[Before-and-after object listings]
────────────────

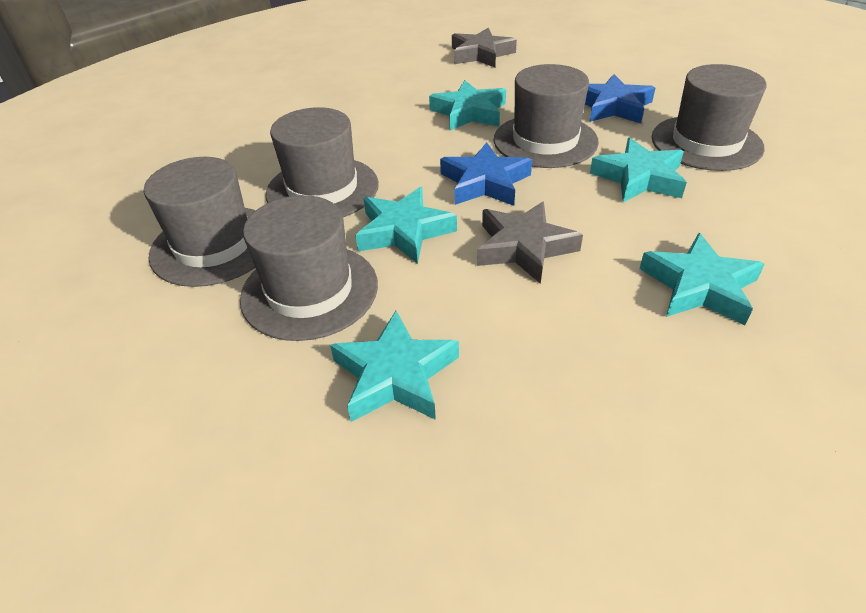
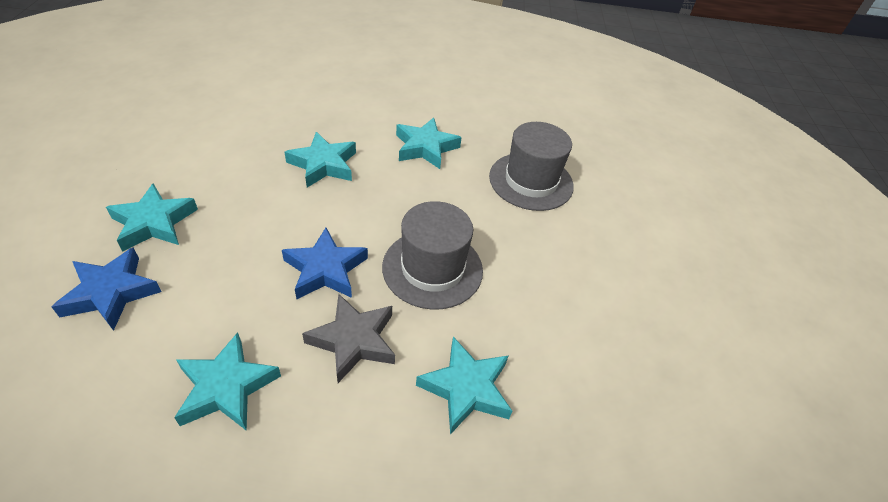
grey hat: 5 -> 2
grey star: 2 -> 1

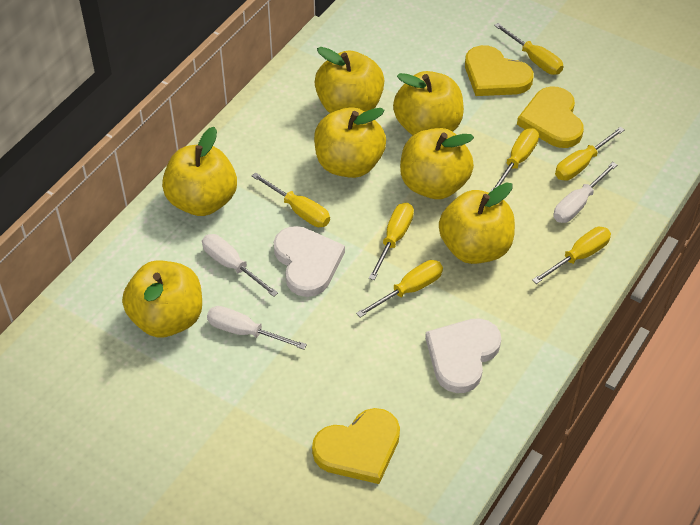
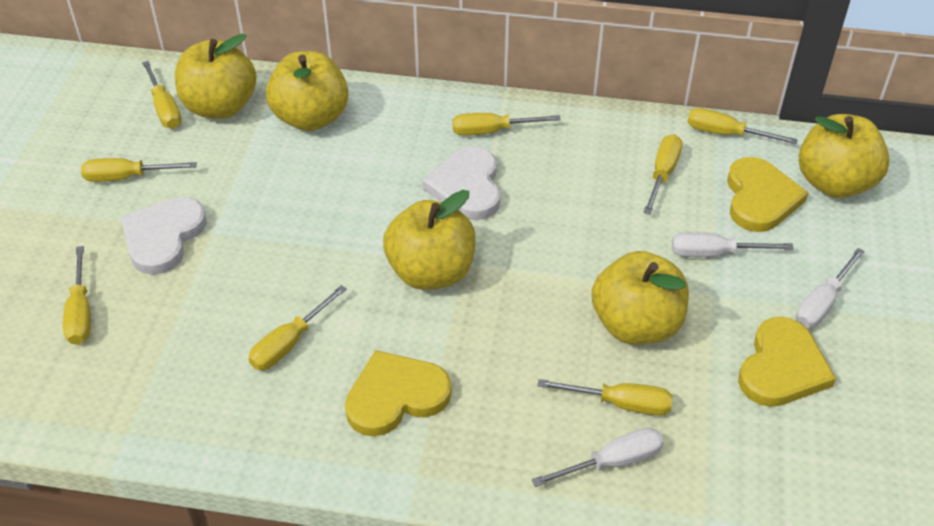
yellow apple: 7 -> 5
yellow screwdriver: 7 -> 8

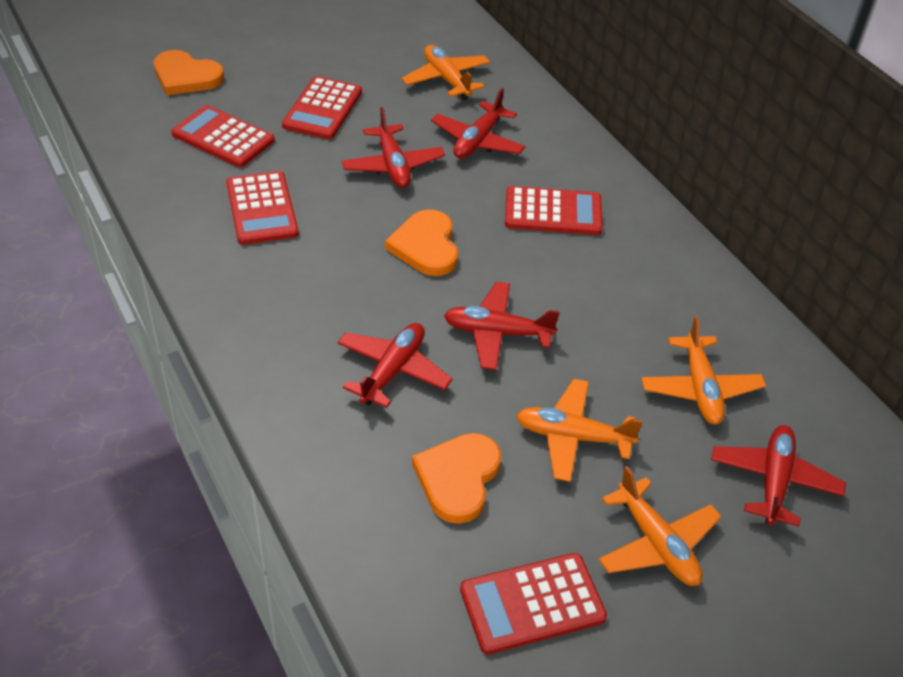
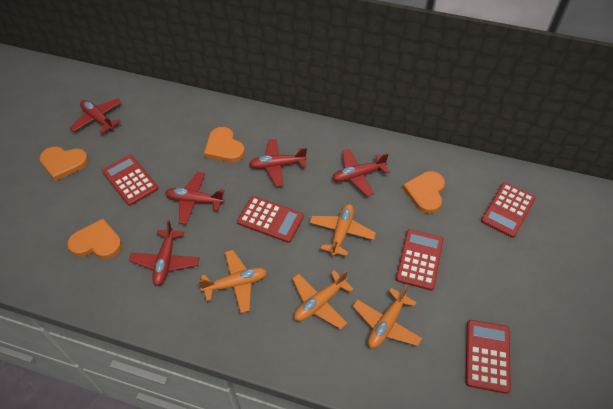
orange heart: 3 -> 4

────────────────

_Exercise_
Only lines containing the string "yellow" belong in the answer; find them in the data above and copy them.

_Answer space_
yellow apple: 7 -> 5
yellow screwdriver: 7 -> 8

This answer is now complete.